== Supplied records
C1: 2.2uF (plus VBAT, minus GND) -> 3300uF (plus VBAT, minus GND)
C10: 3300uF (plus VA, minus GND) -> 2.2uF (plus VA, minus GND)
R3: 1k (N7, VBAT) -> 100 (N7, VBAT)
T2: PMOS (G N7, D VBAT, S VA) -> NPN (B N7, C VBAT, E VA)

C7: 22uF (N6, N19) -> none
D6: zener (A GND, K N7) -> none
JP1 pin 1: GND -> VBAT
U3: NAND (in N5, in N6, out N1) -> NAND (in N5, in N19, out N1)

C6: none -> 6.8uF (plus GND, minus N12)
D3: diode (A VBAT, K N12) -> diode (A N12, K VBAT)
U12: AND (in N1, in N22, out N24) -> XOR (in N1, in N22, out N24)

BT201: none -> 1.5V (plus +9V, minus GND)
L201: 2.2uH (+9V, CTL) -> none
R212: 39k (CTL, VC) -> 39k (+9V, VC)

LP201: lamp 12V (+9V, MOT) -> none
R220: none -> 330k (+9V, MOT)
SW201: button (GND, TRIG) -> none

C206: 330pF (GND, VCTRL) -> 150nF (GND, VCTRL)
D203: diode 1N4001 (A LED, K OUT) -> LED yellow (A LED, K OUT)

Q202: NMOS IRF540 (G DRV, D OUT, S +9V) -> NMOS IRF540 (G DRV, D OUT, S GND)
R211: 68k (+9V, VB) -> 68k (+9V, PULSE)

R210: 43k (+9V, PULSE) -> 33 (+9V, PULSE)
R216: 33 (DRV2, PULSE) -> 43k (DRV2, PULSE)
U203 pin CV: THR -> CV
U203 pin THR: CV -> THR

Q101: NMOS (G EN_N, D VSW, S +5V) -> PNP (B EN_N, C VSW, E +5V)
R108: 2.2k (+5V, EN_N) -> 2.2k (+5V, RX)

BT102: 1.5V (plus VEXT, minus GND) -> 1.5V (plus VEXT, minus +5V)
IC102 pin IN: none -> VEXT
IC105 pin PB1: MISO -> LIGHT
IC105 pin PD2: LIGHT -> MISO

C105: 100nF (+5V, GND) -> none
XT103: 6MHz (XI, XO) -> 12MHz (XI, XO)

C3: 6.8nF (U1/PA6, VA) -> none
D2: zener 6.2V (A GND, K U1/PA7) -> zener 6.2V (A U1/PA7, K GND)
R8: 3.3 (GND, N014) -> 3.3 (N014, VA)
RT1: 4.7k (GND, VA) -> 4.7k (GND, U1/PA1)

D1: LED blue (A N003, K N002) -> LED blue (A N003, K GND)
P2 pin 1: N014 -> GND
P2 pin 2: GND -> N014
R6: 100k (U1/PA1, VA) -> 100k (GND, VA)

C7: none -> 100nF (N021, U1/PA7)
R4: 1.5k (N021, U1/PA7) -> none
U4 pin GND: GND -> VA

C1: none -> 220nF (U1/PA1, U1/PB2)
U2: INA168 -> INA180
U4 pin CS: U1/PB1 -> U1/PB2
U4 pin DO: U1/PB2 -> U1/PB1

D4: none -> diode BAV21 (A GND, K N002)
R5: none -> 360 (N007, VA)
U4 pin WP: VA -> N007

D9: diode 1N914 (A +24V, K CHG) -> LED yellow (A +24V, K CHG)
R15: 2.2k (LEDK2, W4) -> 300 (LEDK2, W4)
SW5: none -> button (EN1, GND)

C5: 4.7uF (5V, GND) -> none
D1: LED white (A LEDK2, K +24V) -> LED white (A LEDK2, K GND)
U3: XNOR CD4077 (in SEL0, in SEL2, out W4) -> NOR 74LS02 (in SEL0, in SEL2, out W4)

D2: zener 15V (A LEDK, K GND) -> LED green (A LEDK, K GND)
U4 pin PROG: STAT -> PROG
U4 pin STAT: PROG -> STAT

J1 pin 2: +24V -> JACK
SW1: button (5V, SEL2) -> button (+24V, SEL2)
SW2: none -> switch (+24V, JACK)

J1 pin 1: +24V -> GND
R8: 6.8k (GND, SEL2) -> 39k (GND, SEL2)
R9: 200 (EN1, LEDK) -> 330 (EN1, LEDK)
====
▸ **Problem description**: Would you repeat each line above exactly as it stands?

▸ **Solution to the exercise**:
C1: 2.2uF (plus VBAT, minus GND) -> 3300uF (plus VBAT, minus GND)
C10: 3300uF (plus VA, minus GND) -> 2.2uF (plus VA, minus GND)
R3: 1k (N7, VBAT) -> 100 (N7, VBAT)
T2: PMOS (G N7, D VBAT, S VA) -> NPN (B N7, C VBAT, E VA)

C7: 22uF (N6, N19) -> none
D6: zener (A GND, K N7) -> none
JP1 pin 1: GND -> VBAT
U3: NAND (in N5, in N6, out N1) -> NAND (in N5, in N19, out N1)

C6: none -> 6.8uF (plus GND, minus N12)
D3: diode (A VBAT, K N12) -> diode (A N12, K VBAT)
U12: AND (in N1, in N22, out N24) -> XOR (in N1, in N22, out N24)

BT201: none -> 1.5V (plus +9V, minus GND)
L201: 2.2uH (+9V, CTL) -> none
R212: 39k (CTL, VC) -> 39k (+9V, VC)

LP201: lamp 12V (+9V, MOT) -> none
R220: none -> 330k (+9V, MOT)
SW201: button (GND, TRIG) -> none

C206: 330pF (GND, VCTRL) -> 150nF (GND, VCTRL)
D203: diode 1N4001 (A LED, K OUT) -> LED yellow (A LED, K OUT)

Q202: NMOS IRF540 (G DRV, D OUT, S +9V) -> NMOS IRF540 (G DRV, D OUT, S GND)
R211: 68k (+9V, VB) -> 68k (+9V, PULSE)

R210: 43k (+9V, PULSE) -> 33 (+9V, PULSE)
R216: 33 (DRV2, PULSE) -> 43k (DRV2, PULSE)
U203 pin CV: THR -> CV
U203 pin THR: CV -> THR

Q101: NMOS (G EN_N, D VSW, S +5V) -> PNP (B EN_N, C VSW, E +5V)
R108: 2.2k (+5V, EN_N) -> 2.2k (+5V, RX)

BT102: 1.5V (plus VEXT, minus GND) -> 1.5V (plus VEXT, minus +5V)
IC102 pin IN: none -> VEXT
IC105 pin PB1: MISO -> LIGHT
IC105 pin PD2: LIGHT -> MISO

C105: 100nF (+5V, GND) -> none
XT103: 6MHz (XI, XO) -> 12MHz (XI, XO)

C3: 6.8nF (U1/PA6, VA) -> none
D2: zener 6.2V (A GND, K U1/PA7) -> zener 6.2V (A U1/PA7, K GND)
R8: 3.3 (GND, N014) -> 3.3 (N014, VA)
RT1: 4.7k (GND, VA) -> 4.7k (GND, U1/PA1)

D1: LED blue (A N003, K N002) -> LED blue (A N003, K GND)
P2 pin 1: N014 -> GND
P2 pin 2: GND -> N014
R6: 100k (U1/PA1, VA) -> 100k (GND, VA)

C7: none -> 100nF (N021, U1/PA7)
R4: 1.5k (N021, U1/PA7) -> none
U4 pin GND: GND -> VA

C1: none -> 220nF (U1/PA1, U1/PB2)
U2: INA168 -> INA180
U4 pin CS: U1/PB1 -> U1/PB2
U4 pin DO: U1/PB2 -> U1/PB1

D4: none -> diode BAV21 (A GND, K N002)
R5: none -> 360 (N007, VA)
U4 pin WP: VA -> N007

D9: diode 1N914 (A +24V, K CHG) -> LED yellow (A +24V, K CHG)
R15: 2.2k (LEDK2, W4) -> 300 (LEDK2, W4)
SW5: none -> button (EN1, GND)

C5: 4.7uF (5V, GND) -> none
D1: LED white (A LEDK2, K +24V) -> LED white (A LEDK2, K GND)
U3: XNOR CD4077 (in SEL0, in SEL2, out W4) -> NOR 74LS02 (in SEL0, in SEL2, out W4)

D2: zener 15V (A LEDK, K GND) -> LED green (A LEDK, K GND)
U4 pin PROG: STAT -> PROG
U4 pin STAT: PROG -> STAT

J1 pin 2: +24V -> JACK
SW1: button (5V, SEL2) -> button (+24V, SEL2)
SW2: none -> switch (+24V, JACK)

J1 pin 1: +24V -> GND
R8: 6.8k (GND, SEL2) -> 39k (GND, SEL2)
R9: 200 (EN1, LEDK) -> 330 (EN1, LEDK)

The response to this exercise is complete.